Task material:
----
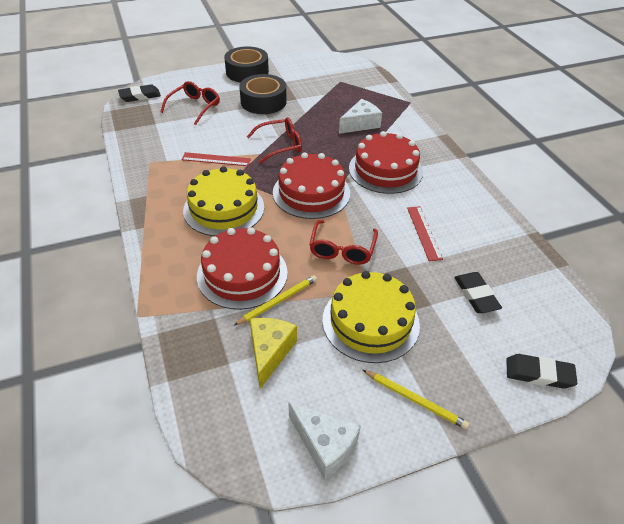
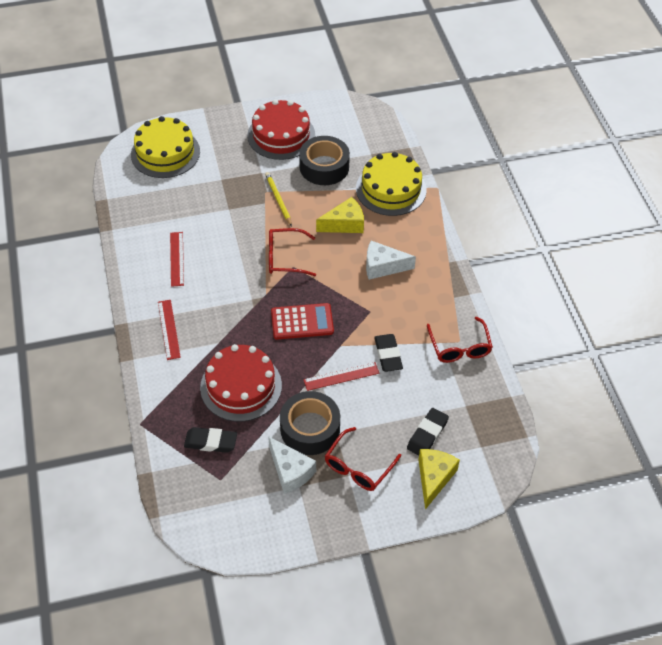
red cake: 3 -> 2
red calculator: 0 -> 1
red ruler: 2 -> 3
yellow cheese: 1 -> 2
yellow pencil: 2 -> 1

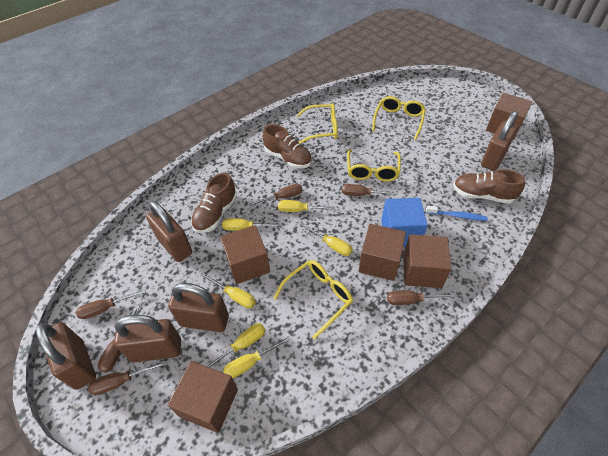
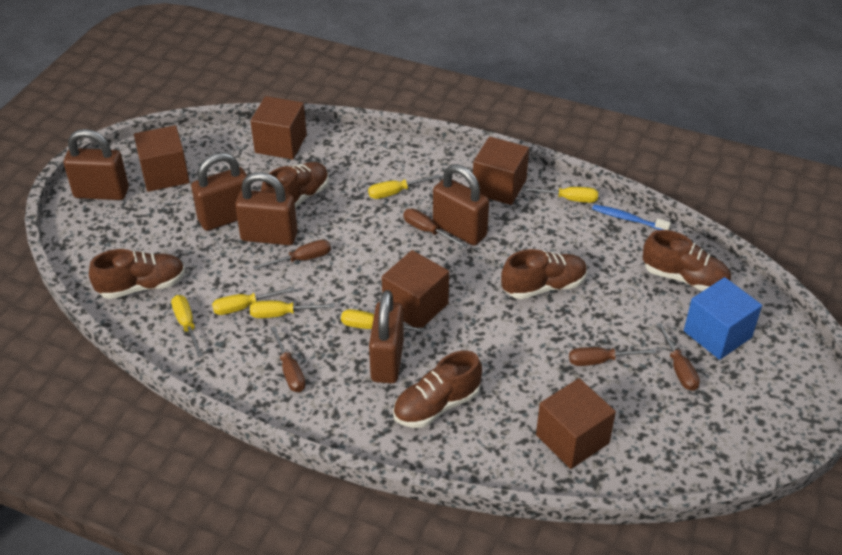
brown screwdriver: 6 -> 5
brown shoe: 3 -> 5
yellow glasses: 4 -> 0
----
Brief:
From the line containing "red calculator: 0 -> 1" through the last line of the entries, copy each line exactly and only those, skipping all pictures.

Answer box:
red calculator: 0 -> 1
red ruler: 2 -> 3
yellow cheese: 1 -> 2
yellow pencil: 2 -> 1

brown screwdriver: 6 -> 5
brown shoe: 3 -> 5
yellow glasses: 4 -> 0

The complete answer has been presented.